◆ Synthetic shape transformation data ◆
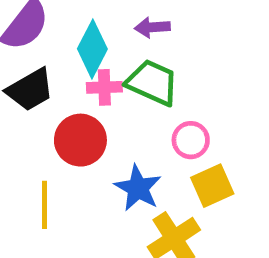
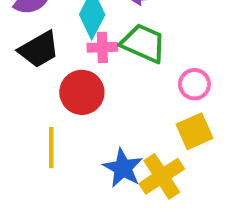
pink circle: (191, 140) -> (194, 84), moved
blue star: (138, 188) -> (123, 168), moved

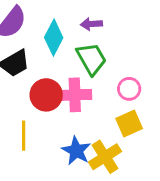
green trapezoid: (143, 43) -> (91, 59), turned 36
pink cross: (102, 47) -> (75, 95), moved, size x1.5

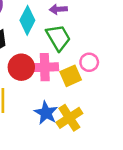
yellow square: (129, 124) -> (71, 76), moved

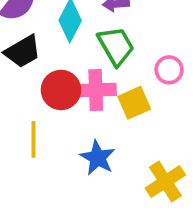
pink circle: (89, 62) -> (169, 70), moved
yellow cross: (69, 118) -> (165, 182), moved

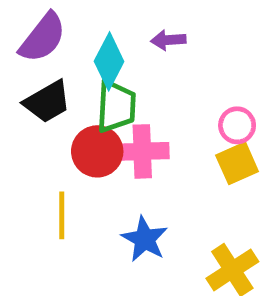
green trapezoid: (116, 46) -> (116, 106), moved, turned 33
yellow square: (134, 103) -> (237, 163), moved

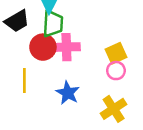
pink circle: (237, 125) -> (116, 71), moved

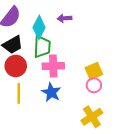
red circle: (43, 47) -> (16, 66), moved
blue star: (68, 93) -> (51, 92), moved

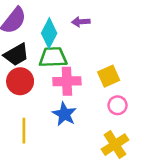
green trapezoid: (42, 47) -> (53, 57), turned -95
yellow square: (94, 71) -> (109, 76), moved
yellow line: (19, 93) -> (24, 131), moved

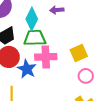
blue star: (64, 114) -> (27, 69), moved

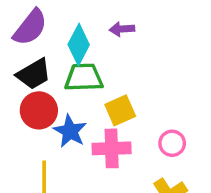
yellow square: (79, 53) -> (120, 110), moved
pink cross: (46, 57) -> (112, 148), moved

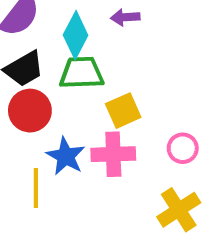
blue star: (70, 131) -> (66, 156), moved

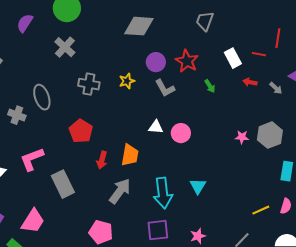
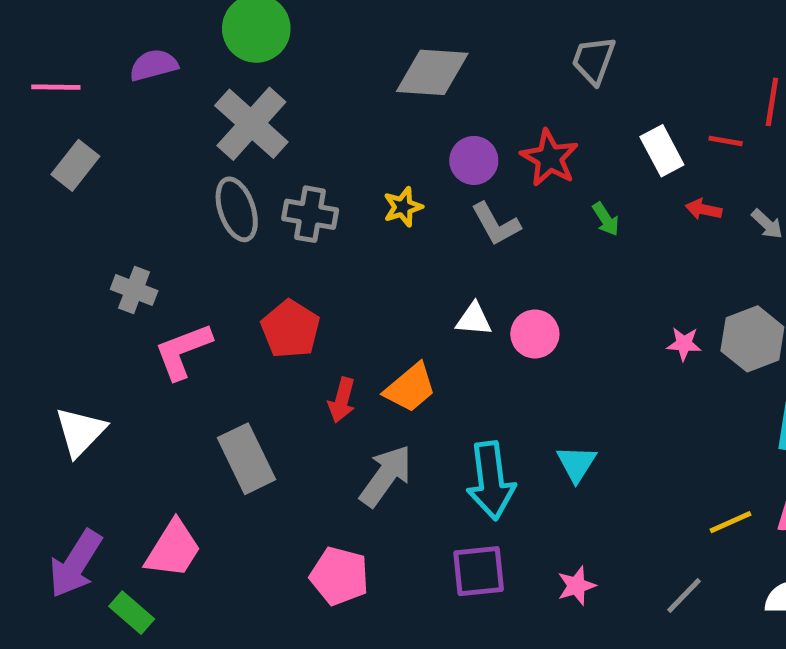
purple semicircle: (25, 23) -> (154, 65), turned 42
gray cross: (65, 47) -> (251, 124), size x1.4
gray ellipse: (42, 97) -> (237, 209), moved
orange trapezoid: (130, 155) -> (410, 388), turned 40
pink L-shape: (32, 159) -> (183, 351), moved

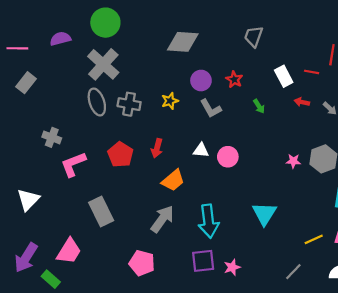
red star: (550, 158) -> (234, 79), size x0.7
red arrow: (342, 400) -> (157, 148), moved
cyan triangle: (576, 464) -> (264, 214), moved, size x1.4
pink star: (576, 586) -> (232, 267), moved

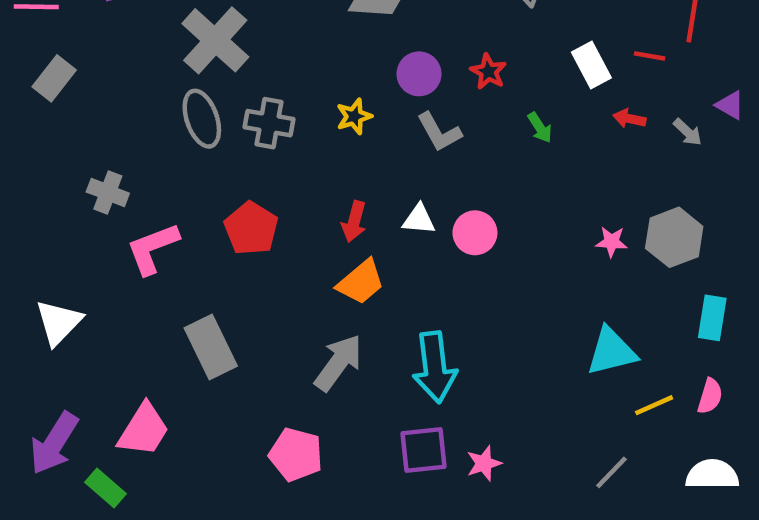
red arrow: (157, 148) -> (354, 222), moved
cyan triangle: (264, 214) -> (612, 351), moved, turned 44

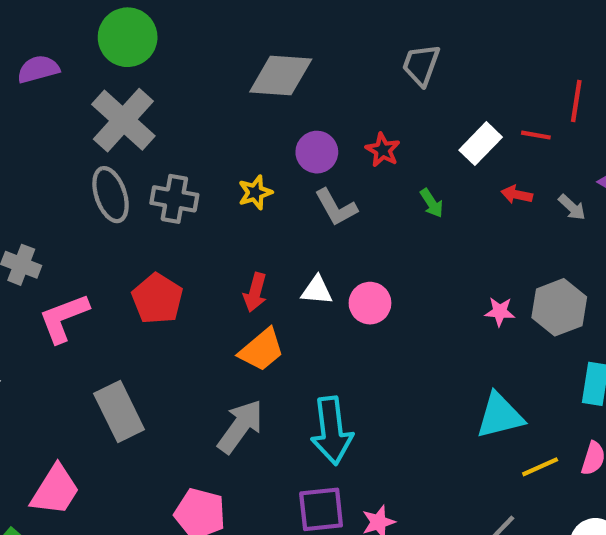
white rectangle: (591, 65) -> (481, 144), turned 72

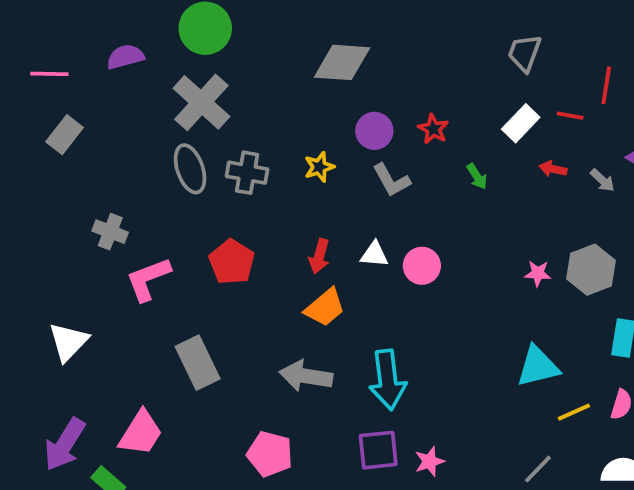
gray trapezoid: (421, 65) -> (524, 53), moved
gray arrow: (240, 426) -> (306, 376), turned -117

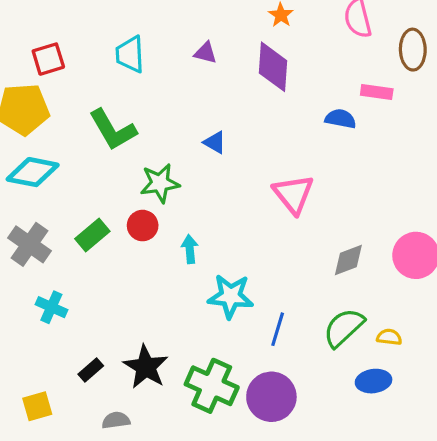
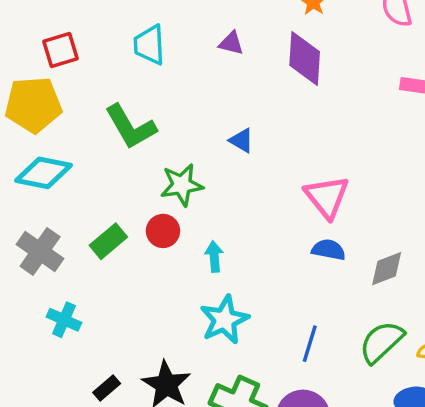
blue semicircle: (341, 119) -> (329, 250), moved
cyan star: (231, 296) -> (224, 320), moved, turned -30

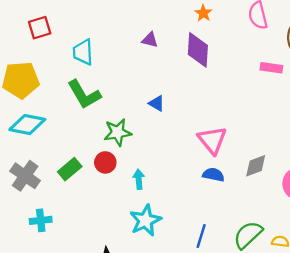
cyan trapezoid: (149, 45) -> (83, 52), moved
red square: (61, 50) -> (40, 28), moved
gray diamond: (387, 269) -> (256, 166), moved
cyan cross: (64, 320) -> (41, 220), turned -30

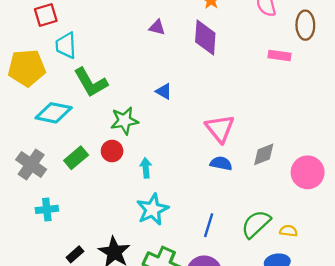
cyan trapezoid: (83, 52) -> (66, 45), moved
cyan diamond: (27, 125) -> (54, 113), moved

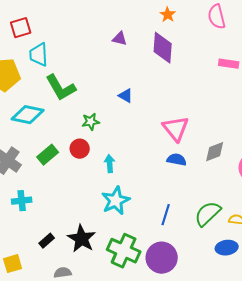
green star: (124, 121) -> (91, 122), size x0.7

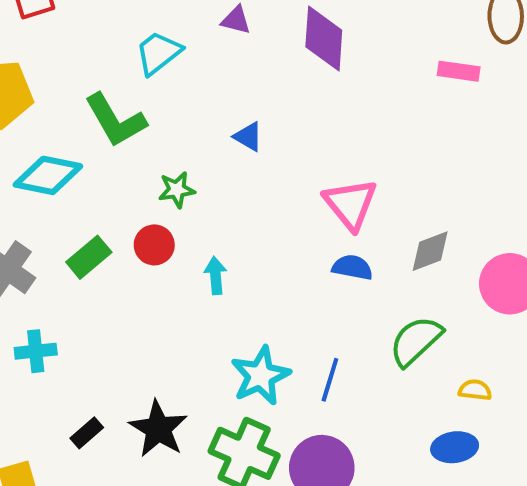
cyan trapezoid: (39, 55) -> (158, 53), moved, turned 55
cyan star: (116, 201) -> (260, 376), moved
green semicircle: (208, 214) -> (416, 341), moved

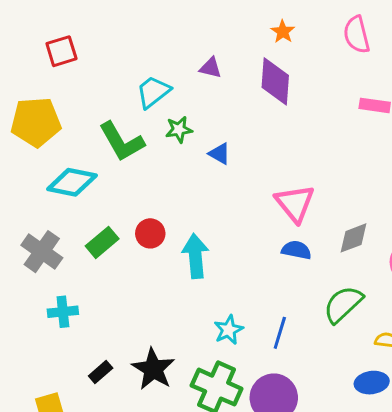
green star: (177, 190) -> (179, 130), moved
cyan arrow: (216, 276) -> (195, 256), size x1.6
cyan star: (260, 376) -> (229, 330), size x0.7

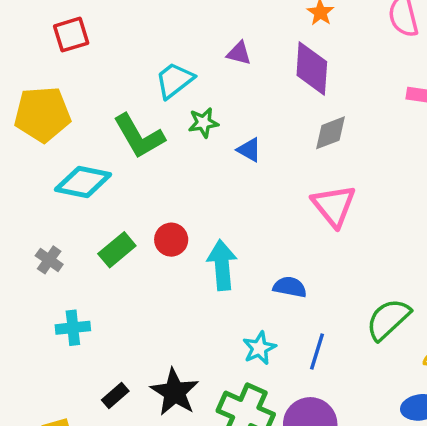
gray diamond: (354, 238) -> (330, 133), moved
blue semicircle: (296, 250) -> (290, 287), moved
gray cross: (42, 252) -> (49, 260), size x0.6

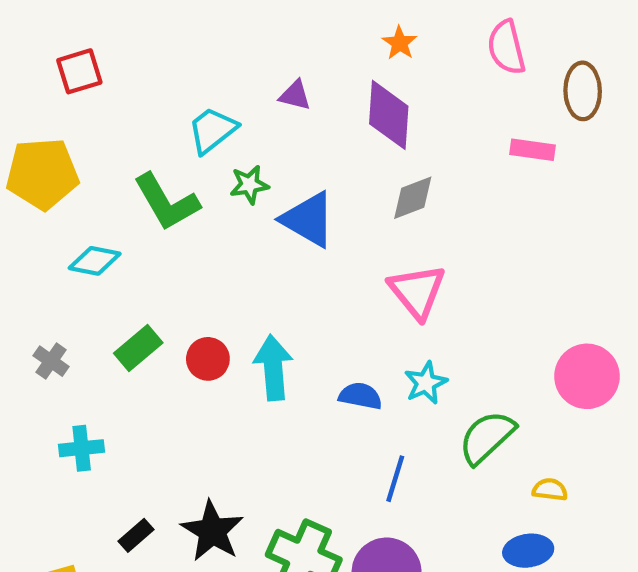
blue triangle: (249, 150) -> (308, 219), size x1.8
cyan diamond: (83, 182) -> (95, 261), size x0.7
red circle: (171, 240) -> (208, 359), moved
cyan star: (259, 348) -> (426, 383), moved

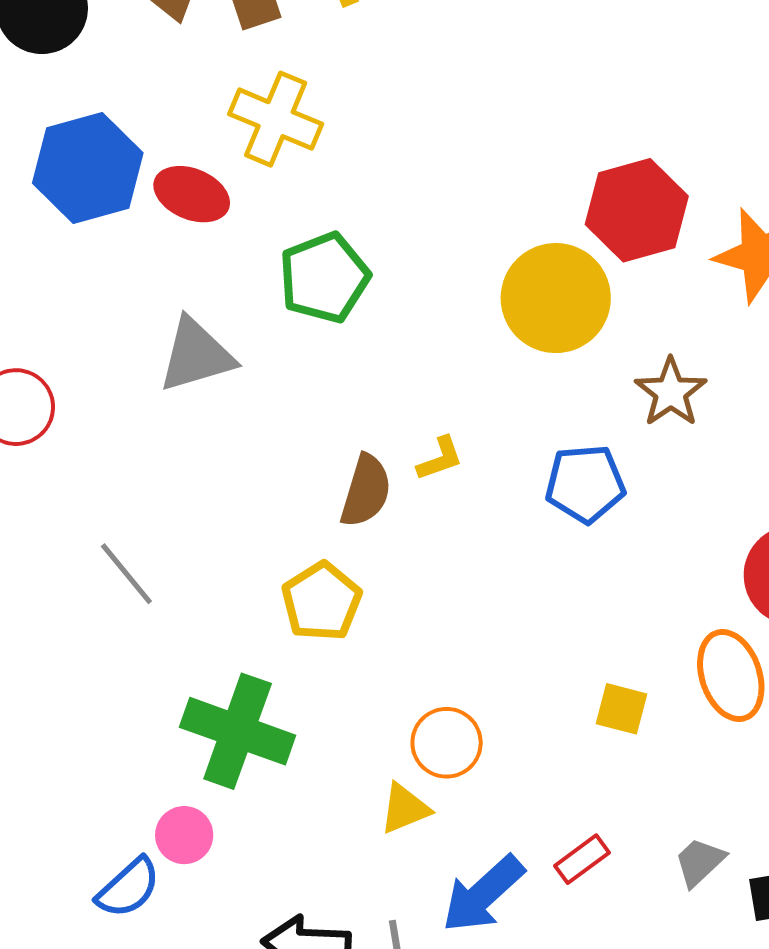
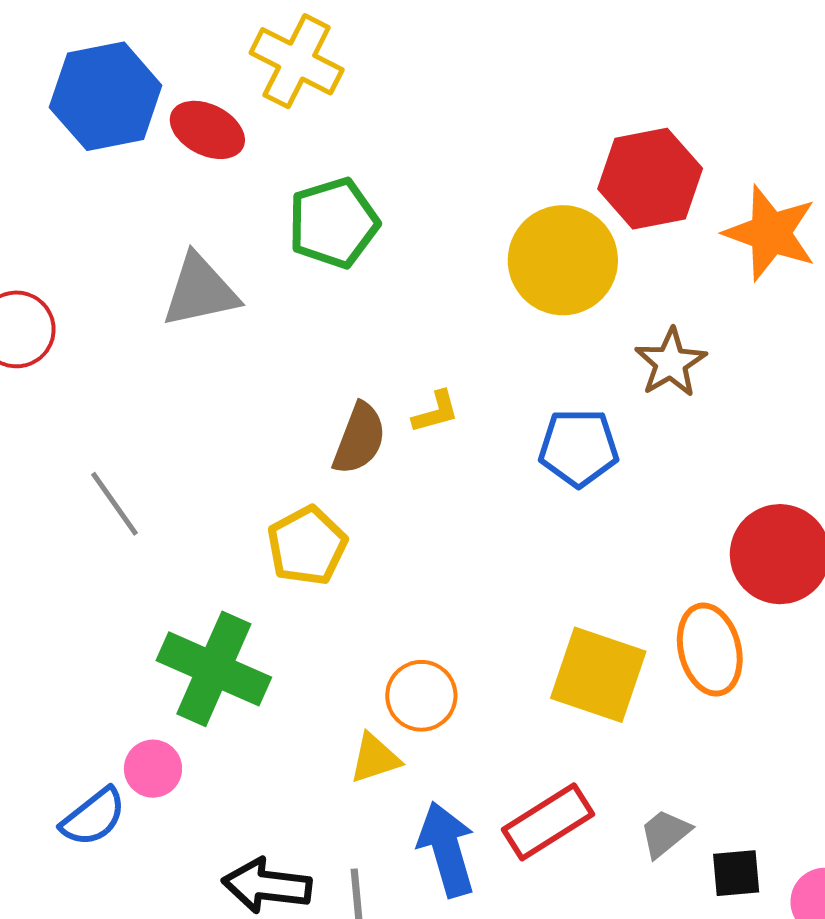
yellow square: (621, 709) -> (598, 675), size x1.8
red rectangle: (582, 859) -> (548, 822), size x1.6
blue arrow: (483, 894) -> (447, 849), turned 112

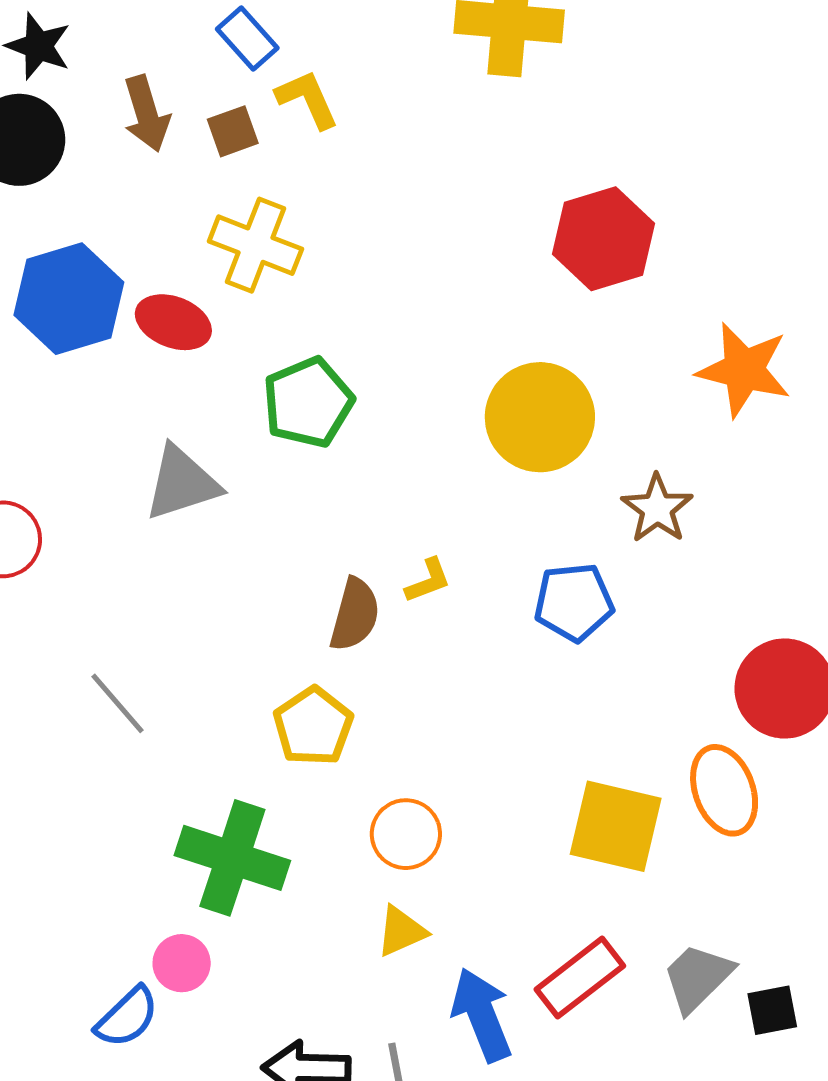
red hexagon: (650, 179) -> (603, 239), moved
orange circle: (421, 696) -> (406, 834), moved
gray trapezoid: (665, 833) -> (698, 978), size x1.4

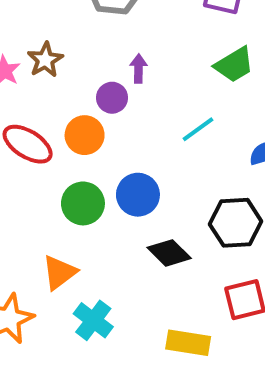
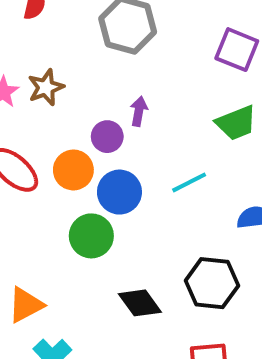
blue circle: (138, 195) -> (119, 192), moved
green circle: (83, 203) -> (91, 236), moved

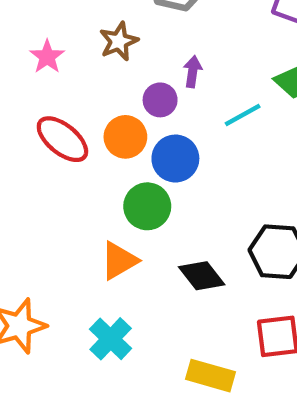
brown star: (46, 87) -> (119, 41), moved
cyan line: (189, 182) -> (243, 115), moved
orange triangle: (26, 305) -> (119, 261), moved

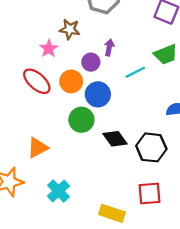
brown star: (119, 41) -> (70, 29), turned 30
pink star: (47, 57) -> (49, 49), moved
orange triangle: (119, 261) -> (38, 148), moved
black diamond: (202, 276) -> (115, 139), moved

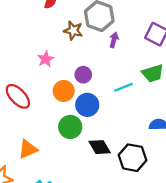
brown star: (70, 29) -> (73, 31), moved
purple arrow: (109, 47) -> (114, 40), moved
red ellipse: (37, 81) -> (18, 96), moved

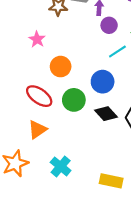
purple circle: (83, 75) -> (109, 25), moved
red ellipse: (18, 96) -> (39, 96), moved
blue circle: (87, 105) -> (103, 82), moved

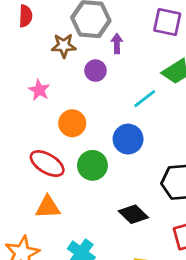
purple circle: (109, 25) -> (96, 71), moved
black diamond: (106, 114) -> (133, 214), moved
orange triangle: (37, 130) -> (48, 207), turned 36

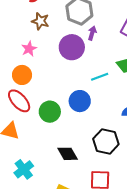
brown star: (64, 46) -> (40, 21), moved
purple circle: (96, 71) -> (72, 47), size x1.6
orange circle: (72, 123) -> (22, 75), moved

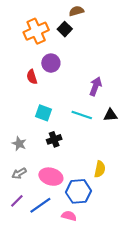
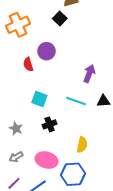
orange cross: (36, 31) -> (18, 25), moved
yellow semicircle: (100, 169) -> (82, 145), moved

◆ Task item ◆
What lines of the data contain the string "purple"? List them.

◆ Response below ◆
purple semicircle: (25, 23) -> (154, 65), turned 42
purple arrow: (109, 47) -> (114, 40), moved
purple circle: (83, 75) -> (109, 25), moved
purple circle: (109, 25) -> (96, 71), moved
purple circle: (96, 71) -> (72, 47), size x1.6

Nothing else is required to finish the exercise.